_Data provided_.
================

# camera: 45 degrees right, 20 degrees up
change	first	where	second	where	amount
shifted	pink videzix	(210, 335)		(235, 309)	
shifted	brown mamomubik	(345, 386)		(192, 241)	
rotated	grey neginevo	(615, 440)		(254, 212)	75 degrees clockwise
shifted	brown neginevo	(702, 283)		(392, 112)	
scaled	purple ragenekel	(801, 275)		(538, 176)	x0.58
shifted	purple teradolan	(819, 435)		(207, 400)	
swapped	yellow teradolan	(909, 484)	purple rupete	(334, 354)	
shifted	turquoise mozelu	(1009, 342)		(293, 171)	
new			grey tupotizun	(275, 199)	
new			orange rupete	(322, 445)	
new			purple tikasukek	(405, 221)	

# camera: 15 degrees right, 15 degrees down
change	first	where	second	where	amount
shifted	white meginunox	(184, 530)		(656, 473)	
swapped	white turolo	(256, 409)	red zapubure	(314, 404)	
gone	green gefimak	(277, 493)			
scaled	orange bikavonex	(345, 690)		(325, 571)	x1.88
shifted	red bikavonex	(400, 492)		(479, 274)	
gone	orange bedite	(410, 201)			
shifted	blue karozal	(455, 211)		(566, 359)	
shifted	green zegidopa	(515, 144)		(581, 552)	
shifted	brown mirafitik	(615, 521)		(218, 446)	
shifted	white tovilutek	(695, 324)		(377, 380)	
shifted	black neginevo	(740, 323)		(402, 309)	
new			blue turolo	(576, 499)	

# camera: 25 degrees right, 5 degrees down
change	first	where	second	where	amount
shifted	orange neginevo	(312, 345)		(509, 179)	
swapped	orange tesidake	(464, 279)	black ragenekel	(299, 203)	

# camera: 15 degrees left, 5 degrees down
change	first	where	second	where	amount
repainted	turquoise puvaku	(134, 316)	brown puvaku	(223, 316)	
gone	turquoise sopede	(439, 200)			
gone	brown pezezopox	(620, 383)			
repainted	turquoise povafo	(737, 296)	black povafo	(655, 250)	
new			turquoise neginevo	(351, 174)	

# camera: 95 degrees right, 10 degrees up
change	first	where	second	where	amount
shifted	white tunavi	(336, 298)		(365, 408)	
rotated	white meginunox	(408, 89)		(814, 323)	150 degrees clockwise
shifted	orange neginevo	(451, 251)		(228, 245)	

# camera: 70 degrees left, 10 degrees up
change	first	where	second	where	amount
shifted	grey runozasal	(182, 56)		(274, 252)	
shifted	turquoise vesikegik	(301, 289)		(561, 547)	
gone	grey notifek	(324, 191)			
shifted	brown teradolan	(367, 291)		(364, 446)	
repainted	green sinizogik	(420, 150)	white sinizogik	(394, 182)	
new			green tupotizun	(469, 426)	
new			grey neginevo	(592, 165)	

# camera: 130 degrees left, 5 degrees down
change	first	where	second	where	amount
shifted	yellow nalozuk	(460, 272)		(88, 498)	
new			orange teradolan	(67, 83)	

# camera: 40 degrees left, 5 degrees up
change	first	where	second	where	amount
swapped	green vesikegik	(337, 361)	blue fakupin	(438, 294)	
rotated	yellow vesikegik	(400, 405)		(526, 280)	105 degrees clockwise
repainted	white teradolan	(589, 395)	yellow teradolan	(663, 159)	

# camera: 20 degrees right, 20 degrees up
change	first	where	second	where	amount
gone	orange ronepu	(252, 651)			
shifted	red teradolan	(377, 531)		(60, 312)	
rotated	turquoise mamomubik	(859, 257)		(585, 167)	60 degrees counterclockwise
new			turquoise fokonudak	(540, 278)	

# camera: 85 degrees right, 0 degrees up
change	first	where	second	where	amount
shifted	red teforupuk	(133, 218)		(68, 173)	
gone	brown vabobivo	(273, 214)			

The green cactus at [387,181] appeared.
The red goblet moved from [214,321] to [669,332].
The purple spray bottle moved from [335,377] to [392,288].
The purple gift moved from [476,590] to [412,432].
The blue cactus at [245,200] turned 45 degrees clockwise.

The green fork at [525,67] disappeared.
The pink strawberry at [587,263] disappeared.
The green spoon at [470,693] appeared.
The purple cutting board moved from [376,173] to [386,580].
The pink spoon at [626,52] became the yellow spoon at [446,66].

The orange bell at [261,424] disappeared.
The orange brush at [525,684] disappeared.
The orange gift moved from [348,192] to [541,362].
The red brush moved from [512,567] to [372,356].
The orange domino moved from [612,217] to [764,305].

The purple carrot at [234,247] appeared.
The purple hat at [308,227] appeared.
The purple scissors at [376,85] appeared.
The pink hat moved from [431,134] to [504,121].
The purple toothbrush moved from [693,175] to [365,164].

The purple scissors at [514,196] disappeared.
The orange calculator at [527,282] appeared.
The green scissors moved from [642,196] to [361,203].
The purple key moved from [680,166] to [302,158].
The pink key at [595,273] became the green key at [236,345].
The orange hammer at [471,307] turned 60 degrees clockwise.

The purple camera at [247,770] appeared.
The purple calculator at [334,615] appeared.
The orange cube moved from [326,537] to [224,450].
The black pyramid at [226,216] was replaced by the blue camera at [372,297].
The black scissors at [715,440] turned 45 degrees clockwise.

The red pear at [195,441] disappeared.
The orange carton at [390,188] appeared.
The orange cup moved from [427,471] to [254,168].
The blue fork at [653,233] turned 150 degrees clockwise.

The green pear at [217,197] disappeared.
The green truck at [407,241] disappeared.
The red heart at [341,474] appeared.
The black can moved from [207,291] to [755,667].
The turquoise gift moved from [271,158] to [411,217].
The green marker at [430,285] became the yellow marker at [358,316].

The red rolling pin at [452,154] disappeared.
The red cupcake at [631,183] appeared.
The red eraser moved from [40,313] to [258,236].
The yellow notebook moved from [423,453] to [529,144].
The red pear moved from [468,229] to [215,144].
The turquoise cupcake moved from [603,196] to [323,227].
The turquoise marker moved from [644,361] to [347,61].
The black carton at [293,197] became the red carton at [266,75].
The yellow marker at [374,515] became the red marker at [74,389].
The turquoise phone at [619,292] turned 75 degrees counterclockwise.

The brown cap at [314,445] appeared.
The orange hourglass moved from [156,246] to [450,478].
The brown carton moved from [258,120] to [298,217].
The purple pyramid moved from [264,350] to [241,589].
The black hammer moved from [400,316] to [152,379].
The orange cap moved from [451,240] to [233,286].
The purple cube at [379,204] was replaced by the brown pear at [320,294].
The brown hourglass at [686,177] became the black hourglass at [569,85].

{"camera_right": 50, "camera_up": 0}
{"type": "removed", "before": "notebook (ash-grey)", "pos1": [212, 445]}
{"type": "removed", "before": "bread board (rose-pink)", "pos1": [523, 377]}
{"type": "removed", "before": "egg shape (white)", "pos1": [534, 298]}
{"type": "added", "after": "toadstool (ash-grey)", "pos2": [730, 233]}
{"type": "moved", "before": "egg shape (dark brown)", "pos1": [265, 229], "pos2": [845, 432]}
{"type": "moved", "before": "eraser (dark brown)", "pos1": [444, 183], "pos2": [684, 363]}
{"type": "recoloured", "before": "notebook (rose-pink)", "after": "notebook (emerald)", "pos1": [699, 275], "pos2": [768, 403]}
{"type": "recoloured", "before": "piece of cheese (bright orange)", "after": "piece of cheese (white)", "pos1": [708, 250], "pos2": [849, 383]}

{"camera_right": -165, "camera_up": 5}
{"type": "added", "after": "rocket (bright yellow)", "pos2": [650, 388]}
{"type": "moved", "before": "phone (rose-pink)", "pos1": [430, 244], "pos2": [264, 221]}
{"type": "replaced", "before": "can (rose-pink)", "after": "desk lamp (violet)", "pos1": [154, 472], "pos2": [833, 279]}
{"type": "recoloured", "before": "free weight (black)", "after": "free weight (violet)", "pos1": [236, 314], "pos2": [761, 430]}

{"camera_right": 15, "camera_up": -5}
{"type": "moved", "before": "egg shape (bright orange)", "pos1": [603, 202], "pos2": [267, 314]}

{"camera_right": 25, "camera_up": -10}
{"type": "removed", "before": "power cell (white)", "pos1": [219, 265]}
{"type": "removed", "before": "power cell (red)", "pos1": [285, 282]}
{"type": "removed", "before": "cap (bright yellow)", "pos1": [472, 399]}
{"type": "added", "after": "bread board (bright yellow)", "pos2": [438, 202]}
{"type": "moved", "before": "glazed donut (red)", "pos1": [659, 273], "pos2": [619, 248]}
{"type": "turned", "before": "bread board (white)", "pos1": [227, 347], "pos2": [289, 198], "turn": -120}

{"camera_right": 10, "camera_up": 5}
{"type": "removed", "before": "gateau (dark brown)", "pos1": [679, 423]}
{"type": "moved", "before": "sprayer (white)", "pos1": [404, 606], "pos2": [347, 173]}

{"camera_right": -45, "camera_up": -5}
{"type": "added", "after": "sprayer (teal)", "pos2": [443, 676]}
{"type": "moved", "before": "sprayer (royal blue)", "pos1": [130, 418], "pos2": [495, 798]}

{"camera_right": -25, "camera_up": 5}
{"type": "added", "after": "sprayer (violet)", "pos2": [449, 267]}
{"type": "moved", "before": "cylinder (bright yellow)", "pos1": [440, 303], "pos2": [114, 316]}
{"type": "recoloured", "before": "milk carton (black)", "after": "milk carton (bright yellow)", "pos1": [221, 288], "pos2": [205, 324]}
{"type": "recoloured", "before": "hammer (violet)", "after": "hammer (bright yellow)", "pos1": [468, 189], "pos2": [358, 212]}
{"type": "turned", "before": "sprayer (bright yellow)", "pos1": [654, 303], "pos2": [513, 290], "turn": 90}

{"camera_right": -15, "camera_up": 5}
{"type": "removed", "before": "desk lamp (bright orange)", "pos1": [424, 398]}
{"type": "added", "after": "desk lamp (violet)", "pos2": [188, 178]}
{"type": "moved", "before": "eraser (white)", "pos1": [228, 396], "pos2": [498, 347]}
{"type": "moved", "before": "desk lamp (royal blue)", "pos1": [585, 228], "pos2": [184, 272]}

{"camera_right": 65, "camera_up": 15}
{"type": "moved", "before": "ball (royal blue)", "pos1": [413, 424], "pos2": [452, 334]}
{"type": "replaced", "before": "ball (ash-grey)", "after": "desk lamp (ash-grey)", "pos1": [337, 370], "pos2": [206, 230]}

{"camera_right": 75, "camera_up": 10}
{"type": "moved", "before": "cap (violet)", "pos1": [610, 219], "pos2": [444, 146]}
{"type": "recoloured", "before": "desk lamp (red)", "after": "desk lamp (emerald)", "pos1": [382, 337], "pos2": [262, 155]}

================

_Task to carry out_.
Among the records above, which lines hold the word "rupete"? Copy each one.

_Exercise response_.
swapped	yellow teradolan	(909, 484)	purple rupete	(334, 354)	
new			orange rupete	(322, 445)	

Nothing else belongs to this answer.